[Assignment] Only the lines from the one containing "brown spoon [349,355,446,376]" through the last line of the data are to be written out, exactly and in full.

[Recorded data]
━━━━━━━━━━━━━━━━━━━━

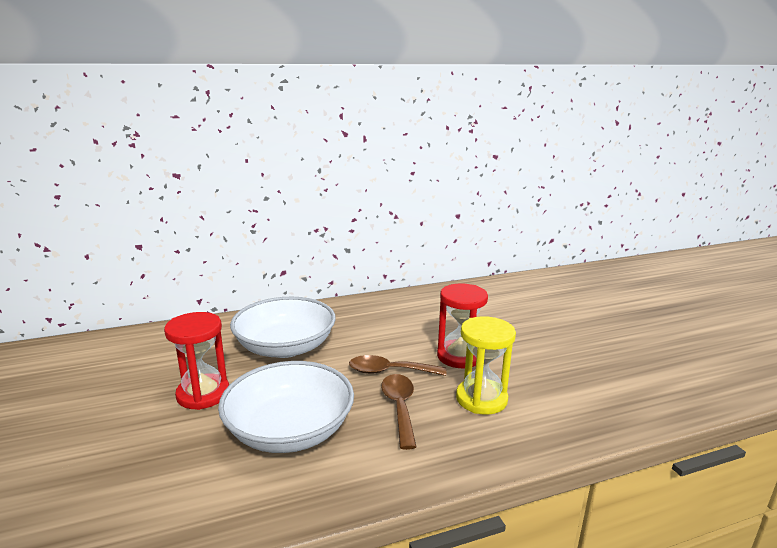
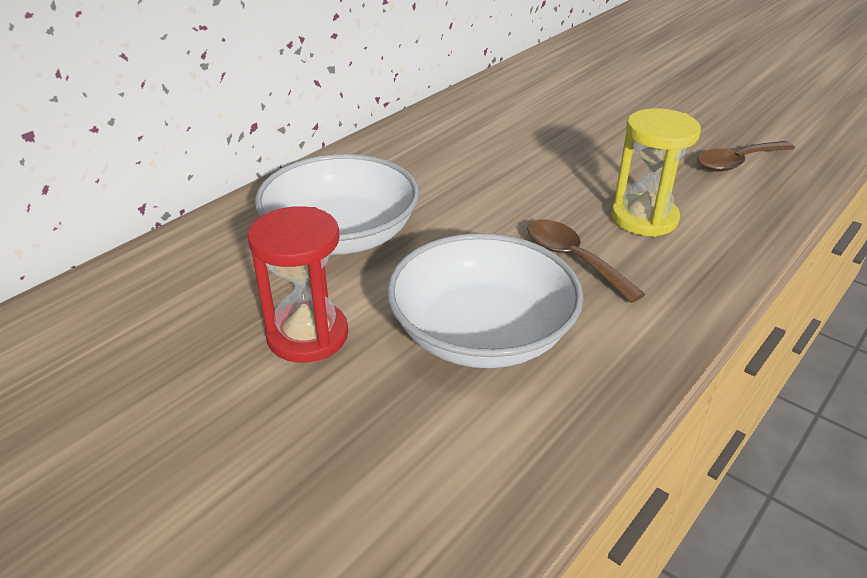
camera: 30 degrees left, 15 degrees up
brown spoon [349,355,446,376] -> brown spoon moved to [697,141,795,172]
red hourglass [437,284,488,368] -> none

━━━━━━━━━━━━━━━━━━━━

[Finished exercise]
brown spoon [349,355,446,376] -> brown spoon moved to [697,141,795,172]
red hourglass [437,284,488,368] -> none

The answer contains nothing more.